→ Task to carry out: Each line from the one containing "SW103: button (0V, NET23) -> button (0V, VS)" to the end of the data must be copied exactly, the first and last included; no other lines and no pictures belong in the copy.

→ Data records:
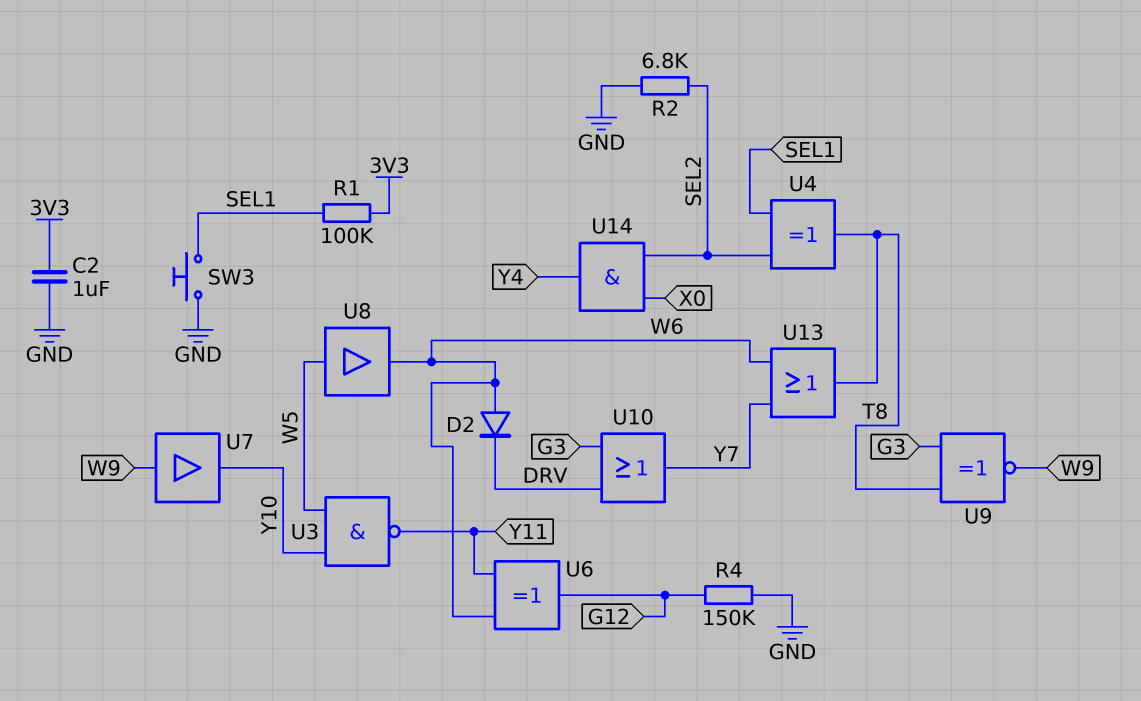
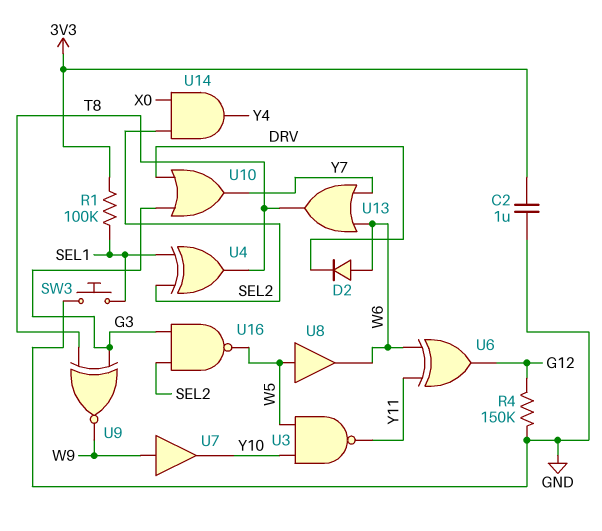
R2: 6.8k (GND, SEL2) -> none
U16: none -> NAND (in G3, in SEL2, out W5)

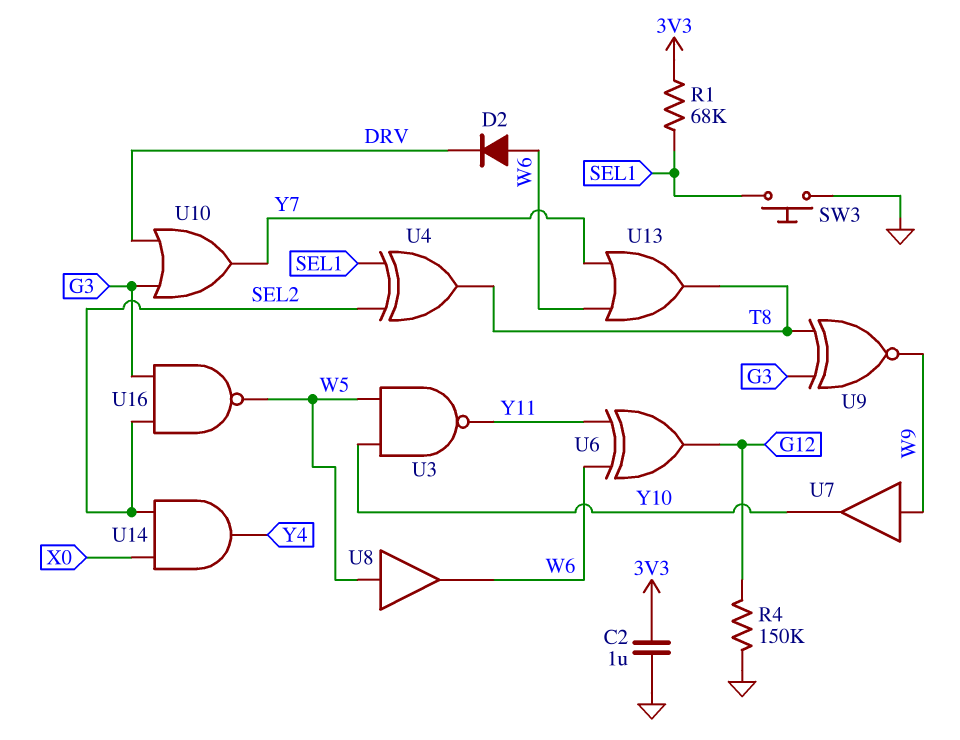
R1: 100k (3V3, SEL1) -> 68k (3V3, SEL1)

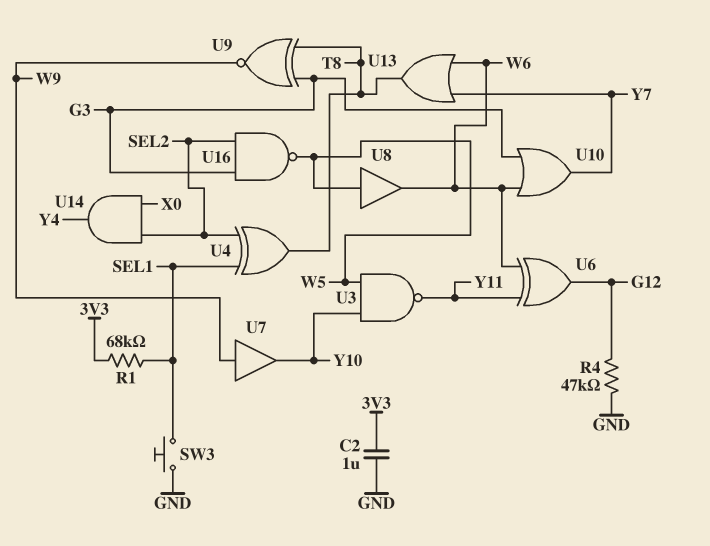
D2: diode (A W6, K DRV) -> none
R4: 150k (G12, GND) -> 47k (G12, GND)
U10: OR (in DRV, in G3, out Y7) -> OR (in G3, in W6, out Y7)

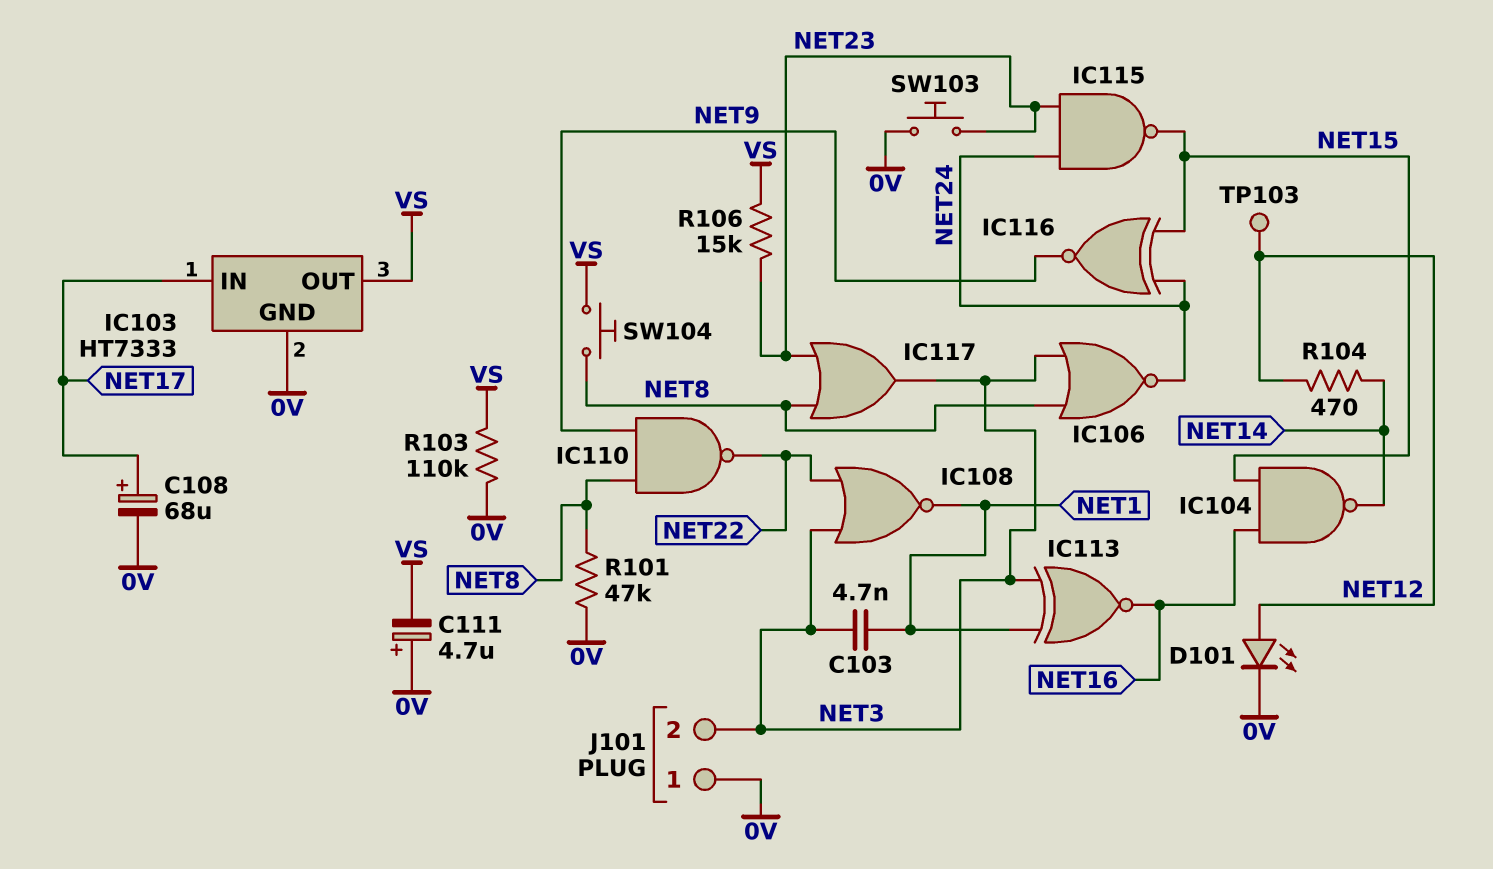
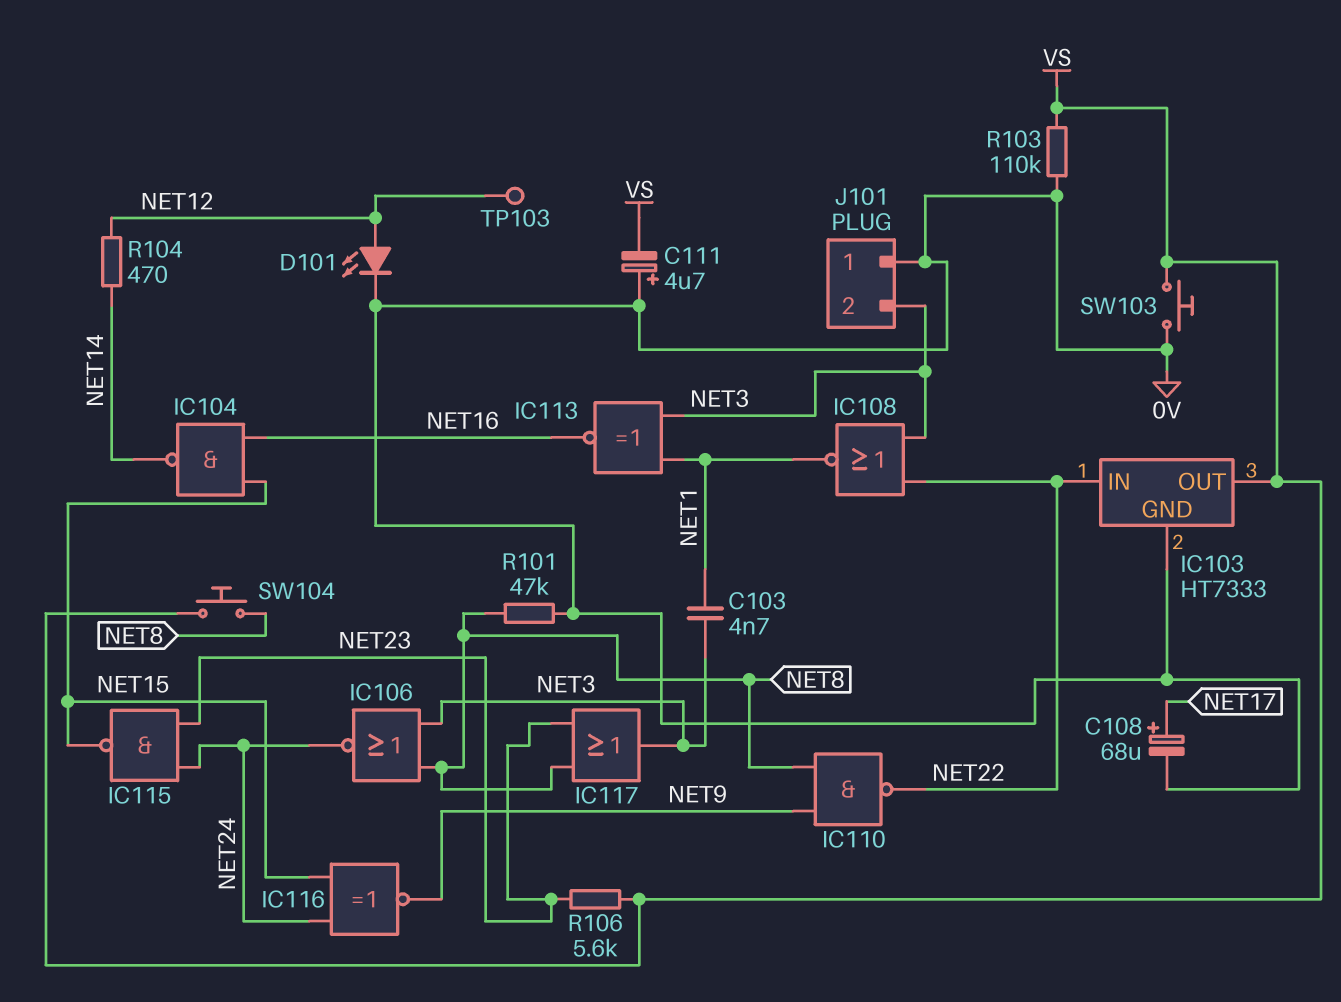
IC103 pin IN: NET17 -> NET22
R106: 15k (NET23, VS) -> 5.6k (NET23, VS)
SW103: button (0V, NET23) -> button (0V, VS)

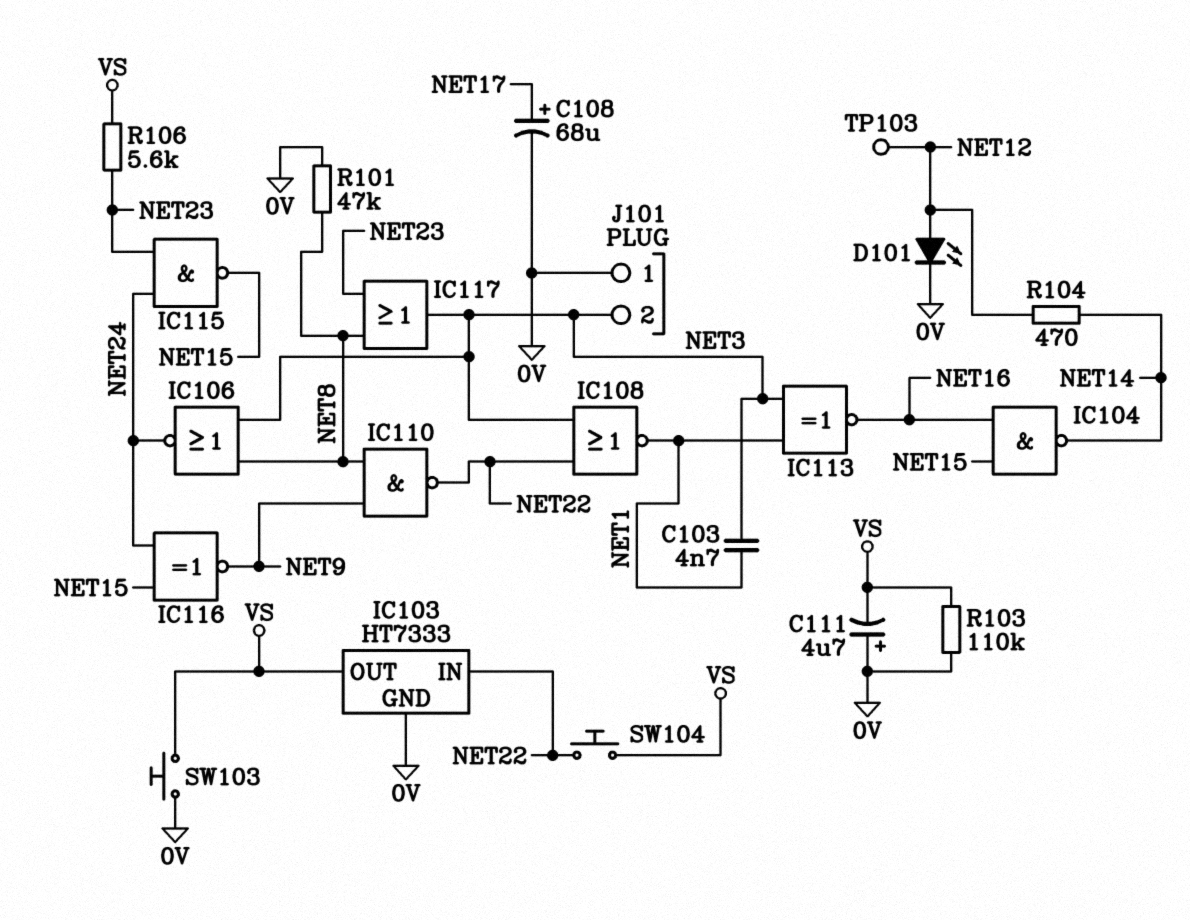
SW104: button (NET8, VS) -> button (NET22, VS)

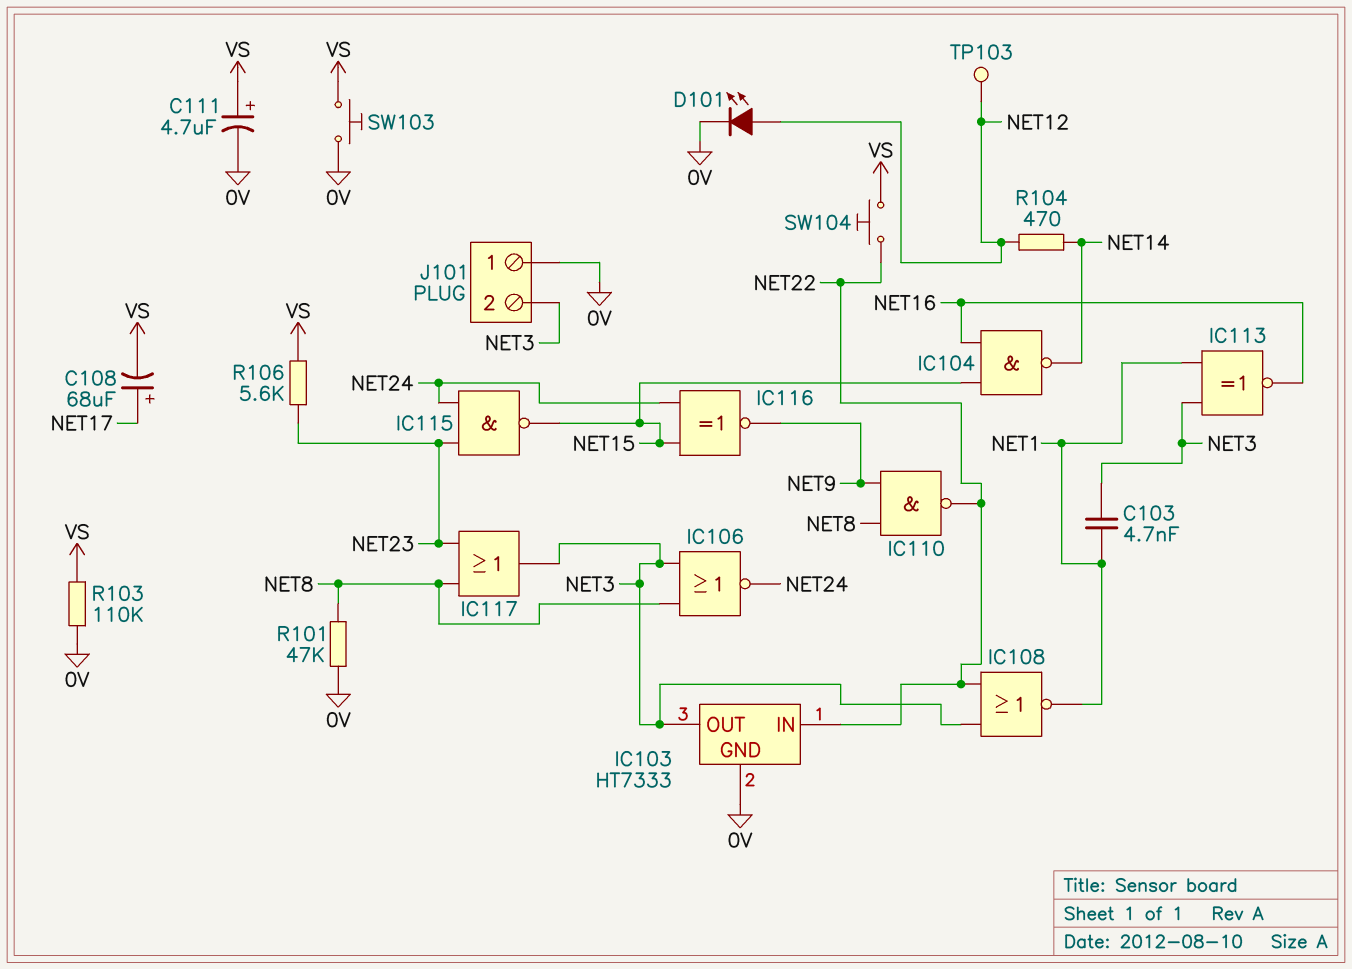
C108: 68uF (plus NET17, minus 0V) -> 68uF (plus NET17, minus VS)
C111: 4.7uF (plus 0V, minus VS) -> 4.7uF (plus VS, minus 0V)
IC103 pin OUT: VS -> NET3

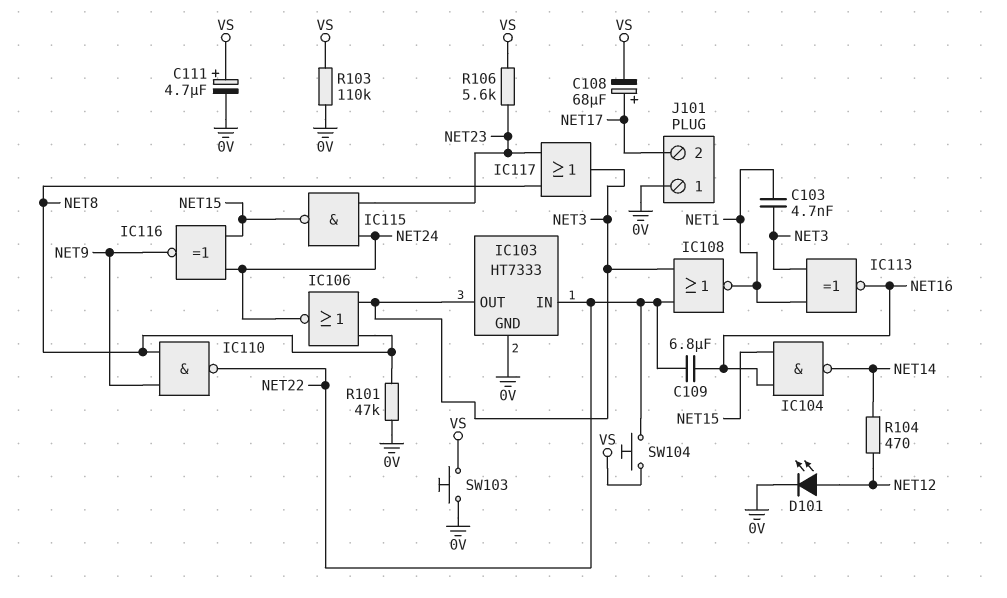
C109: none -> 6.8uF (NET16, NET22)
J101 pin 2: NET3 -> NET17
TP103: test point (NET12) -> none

→ Expected answer:
SW103: button (0V, NET23) -> button (0V, VS)

SW104: button (NET8, VS) -> button (NET22, VS)

C108: 68uF (plus NET17, minus 0V) -> 68uF (plus NET17, minus VS)
C111: 4.7uF (plus 0V, minus VS) -> 4.7uF (plus VS, minus 0V)
IC103 pin OUT: VS -> NET3

C109: none -> 6.8uF (NET16, NET22)
J101 pin 2: NET3 -> NET17
TP103: test point (NET12) -> none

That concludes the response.